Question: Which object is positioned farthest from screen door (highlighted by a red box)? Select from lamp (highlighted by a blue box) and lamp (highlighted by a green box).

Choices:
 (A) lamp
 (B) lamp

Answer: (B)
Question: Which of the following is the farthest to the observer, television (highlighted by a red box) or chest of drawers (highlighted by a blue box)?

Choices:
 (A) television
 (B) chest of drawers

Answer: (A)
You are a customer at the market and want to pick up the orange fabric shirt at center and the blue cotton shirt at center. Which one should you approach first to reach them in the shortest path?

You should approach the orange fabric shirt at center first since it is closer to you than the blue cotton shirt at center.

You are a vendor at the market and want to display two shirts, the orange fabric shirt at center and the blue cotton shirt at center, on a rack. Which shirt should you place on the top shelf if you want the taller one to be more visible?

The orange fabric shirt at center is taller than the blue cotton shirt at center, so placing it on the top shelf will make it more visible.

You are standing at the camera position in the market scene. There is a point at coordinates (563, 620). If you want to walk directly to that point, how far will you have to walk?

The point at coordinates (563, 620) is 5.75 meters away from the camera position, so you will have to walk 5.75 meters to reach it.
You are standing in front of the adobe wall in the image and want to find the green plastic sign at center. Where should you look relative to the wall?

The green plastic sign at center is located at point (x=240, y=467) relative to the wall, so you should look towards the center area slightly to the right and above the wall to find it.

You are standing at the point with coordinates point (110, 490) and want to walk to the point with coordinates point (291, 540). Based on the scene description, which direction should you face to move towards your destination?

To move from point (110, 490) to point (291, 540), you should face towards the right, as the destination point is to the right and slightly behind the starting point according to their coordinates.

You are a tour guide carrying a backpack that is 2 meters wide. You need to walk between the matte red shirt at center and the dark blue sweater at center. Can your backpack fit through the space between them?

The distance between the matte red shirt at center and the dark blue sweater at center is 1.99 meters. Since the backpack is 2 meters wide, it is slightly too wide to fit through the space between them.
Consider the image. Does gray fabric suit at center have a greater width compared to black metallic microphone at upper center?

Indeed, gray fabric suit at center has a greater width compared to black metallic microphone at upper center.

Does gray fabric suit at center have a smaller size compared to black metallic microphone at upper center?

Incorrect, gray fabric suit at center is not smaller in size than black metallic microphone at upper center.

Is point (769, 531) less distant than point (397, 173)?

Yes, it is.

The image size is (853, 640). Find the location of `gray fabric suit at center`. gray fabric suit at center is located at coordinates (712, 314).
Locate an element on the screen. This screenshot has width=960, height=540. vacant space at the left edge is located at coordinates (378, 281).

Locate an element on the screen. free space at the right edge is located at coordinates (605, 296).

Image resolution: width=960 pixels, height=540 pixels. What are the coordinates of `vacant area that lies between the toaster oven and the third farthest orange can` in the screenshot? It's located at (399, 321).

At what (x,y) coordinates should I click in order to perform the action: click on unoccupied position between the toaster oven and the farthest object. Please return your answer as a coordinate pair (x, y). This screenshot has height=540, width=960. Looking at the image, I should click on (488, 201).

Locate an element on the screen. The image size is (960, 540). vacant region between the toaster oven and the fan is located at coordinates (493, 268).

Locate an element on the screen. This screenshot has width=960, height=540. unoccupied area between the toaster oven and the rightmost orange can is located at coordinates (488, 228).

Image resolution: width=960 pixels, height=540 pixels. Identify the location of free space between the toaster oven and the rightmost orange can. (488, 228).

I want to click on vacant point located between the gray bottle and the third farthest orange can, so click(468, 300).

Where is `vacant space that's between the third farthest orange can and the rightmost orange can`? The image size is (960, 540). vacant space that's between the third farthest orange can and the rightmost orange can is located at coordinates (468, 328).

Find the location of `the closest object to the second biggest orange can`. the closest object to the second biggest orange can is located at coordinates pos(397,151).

##########

### Short task
Return every row above that contains the string "face", matching case exactly.

### Answer in full
You are standing at the point with coordinates point (110, 490) and want to walk to the point with coordinates point (291, 540). Based on the scene description, which direction should you face to move towards your destination?
To move from point (110, 490) to point (291, 540), you should face towards the right, as the destination point is to the right and slightly behind the starting point according to their coordinates.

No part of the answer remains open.